━━━━━ Given data ━━━━━
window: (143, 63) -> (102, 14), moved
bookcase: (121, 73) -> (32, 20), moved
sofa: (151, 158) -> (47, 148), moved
━━━━━
━━━━━ Given data ━━━━━
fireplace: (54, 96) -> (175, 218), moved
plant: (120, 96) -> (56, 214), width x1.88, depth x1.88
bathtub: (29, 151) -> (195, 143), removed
━━━━━
━━━━━ Given data ━━━━━
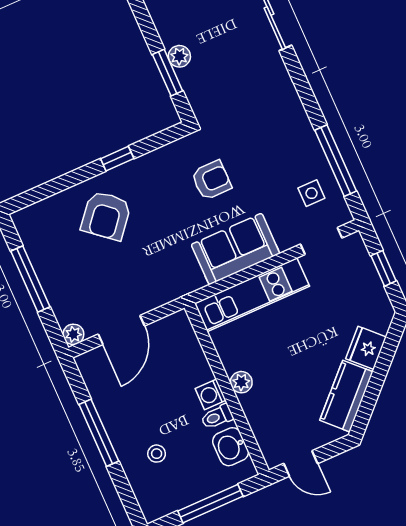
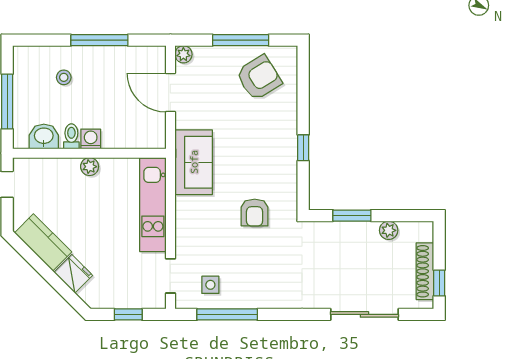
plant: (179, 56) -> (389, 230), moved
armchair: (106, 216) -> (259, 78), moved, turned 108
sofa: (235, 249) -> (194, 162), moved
━━━━━
## Requirement
Provide only the count of lines above in which the word "sofa" occurs.

## Your response
2